=== Begin Enclosure ===
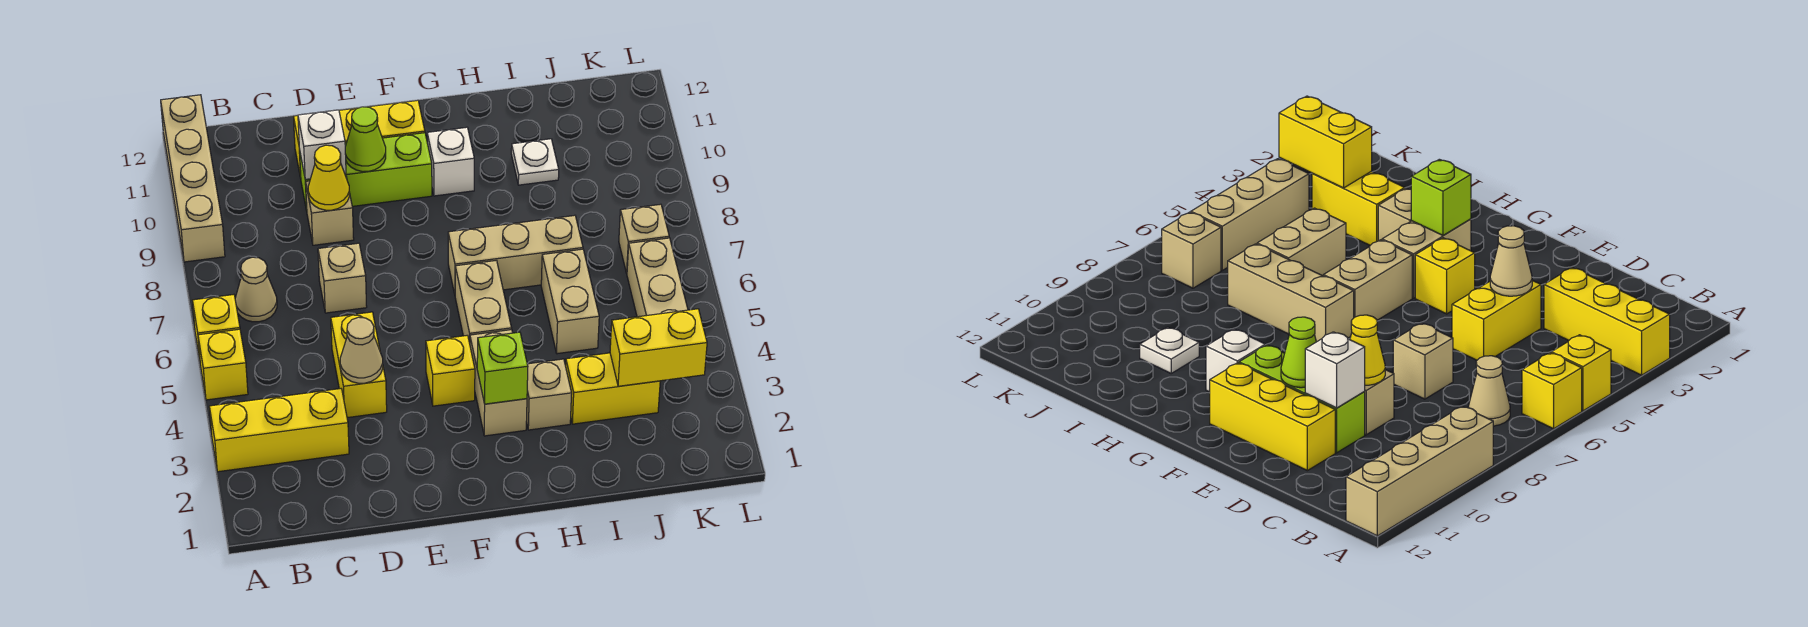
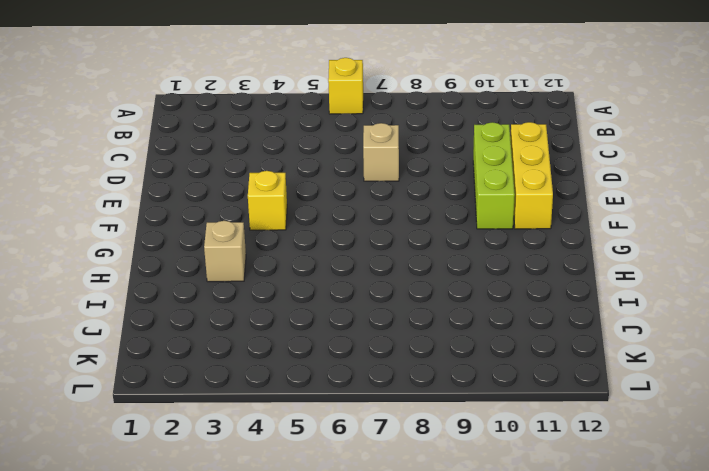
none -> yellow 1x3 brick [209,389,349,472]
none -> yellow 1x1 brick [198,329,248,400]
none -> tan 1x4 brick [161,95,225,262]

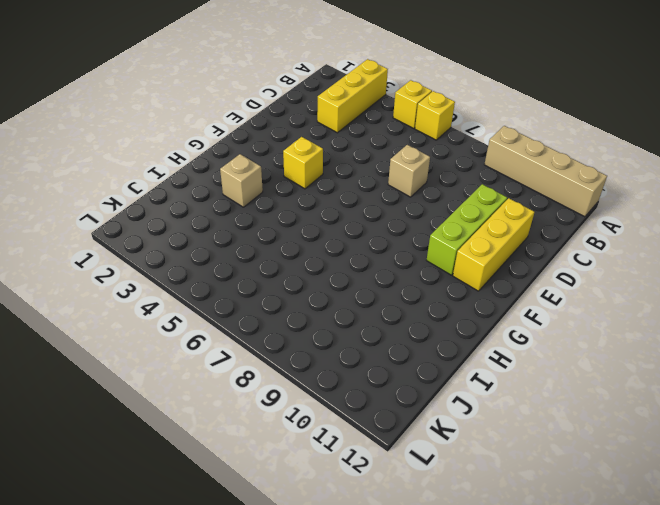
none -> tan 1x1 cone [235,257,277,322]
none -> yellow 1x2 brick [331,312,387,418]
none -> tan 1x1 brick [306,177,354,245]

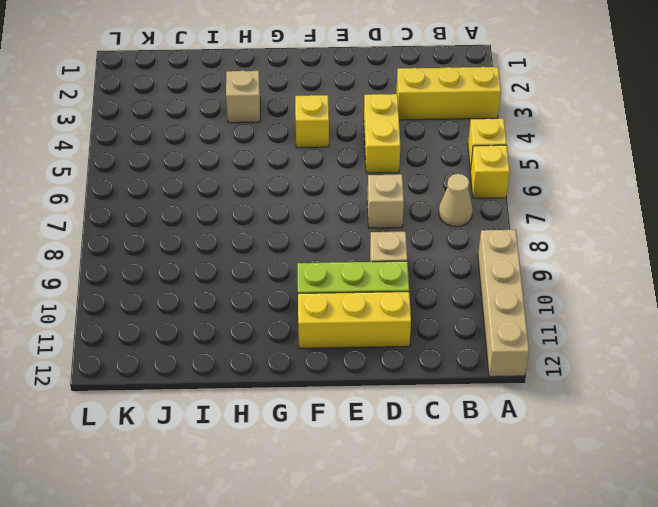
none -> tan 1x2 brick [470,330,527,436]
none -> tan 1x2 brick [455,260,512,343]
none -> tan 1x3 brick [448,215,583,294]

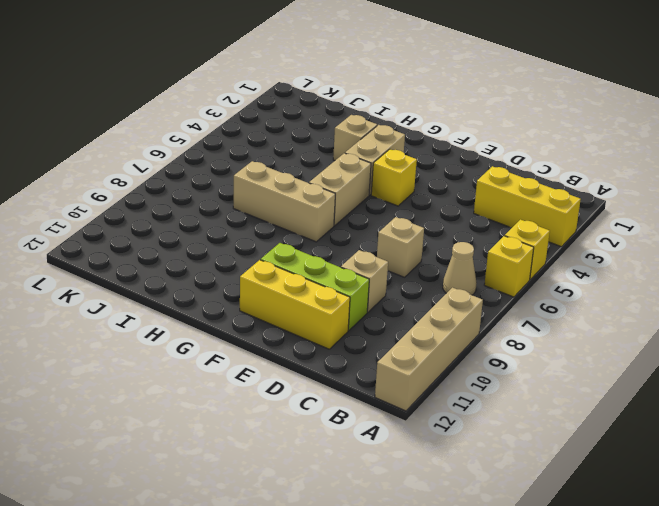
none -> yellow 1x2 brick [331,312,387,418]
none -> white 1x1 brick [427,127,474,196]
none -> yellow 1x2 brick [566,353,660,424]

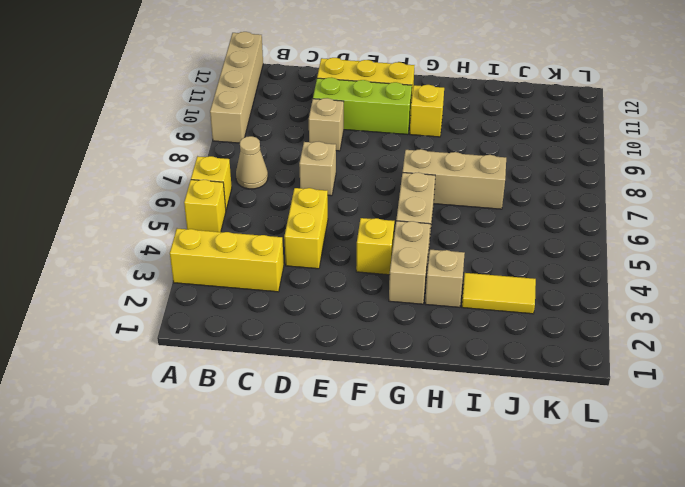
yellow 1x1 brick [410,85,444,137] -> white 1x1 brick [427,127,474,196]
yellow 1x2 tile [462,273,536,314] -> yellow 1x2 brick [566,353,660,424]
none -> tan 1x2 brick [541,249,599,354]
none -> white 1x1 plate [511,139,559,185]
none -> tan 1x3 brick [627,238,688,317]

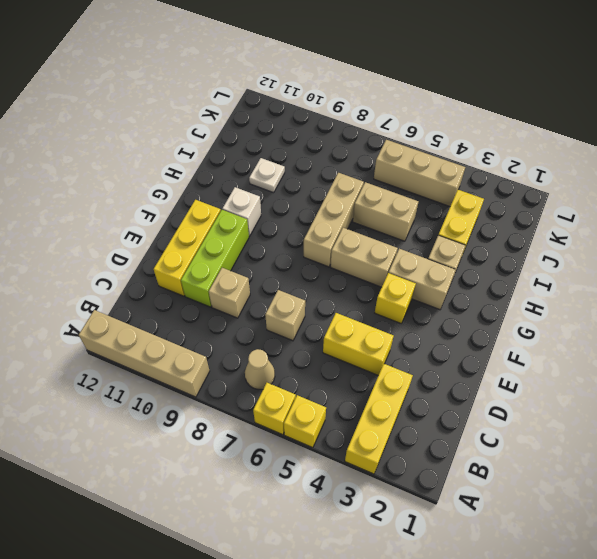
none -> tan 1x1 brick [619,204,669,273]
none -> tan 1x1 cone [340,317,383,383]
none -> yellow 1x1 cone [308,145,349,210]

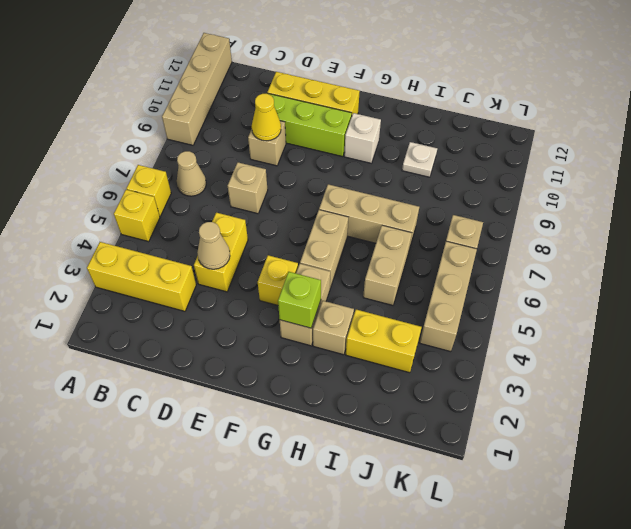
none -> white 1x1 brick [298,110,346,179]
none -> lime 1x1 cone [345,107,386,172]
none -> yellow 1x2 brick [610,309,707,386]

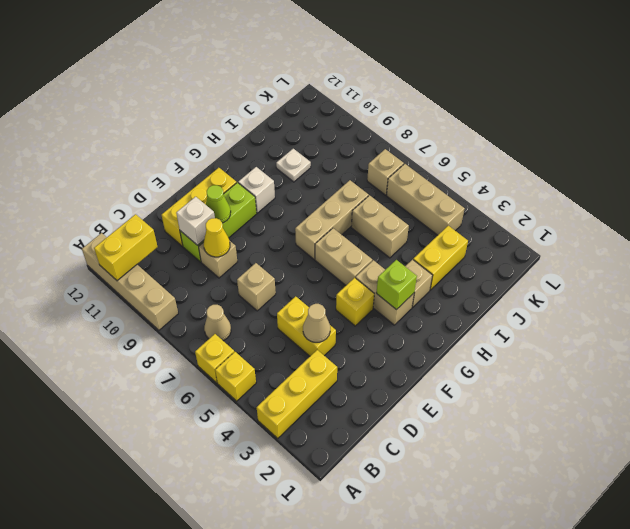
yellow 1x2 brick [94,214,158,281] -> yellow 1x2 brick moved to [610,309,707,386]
=== End Enclosure ===
Exercise directions → All lines holding the word "yellow" must be found in the listing and copied.

Output below →
none -> yellow 1x3 brick [209,389,349,472]
none -> yellow 1x1 brick [198,329,248,400]
none -> yellow 1x2 brick [331,312,387,418]
none -> yellow 1x2 brick [331,312,387,418]
none -> yellow 1x2 brick [566,353,660,424]
yellow 1x1 brick [410,85,444,137] -> white 1x1 brick [427,127,474,196]
yellow 1x2 tile [462,273,536,314] -> yellow 1x2 brick [566,353,660,424]
none -> yellow 1x1 cone [308,145,349,210]
none -> yellow 1x2 brick [610,309,707,386]
yellow 1x2 brick [94,214,158,281] -> yellow 1x2 brick moved to [610,309,707,386]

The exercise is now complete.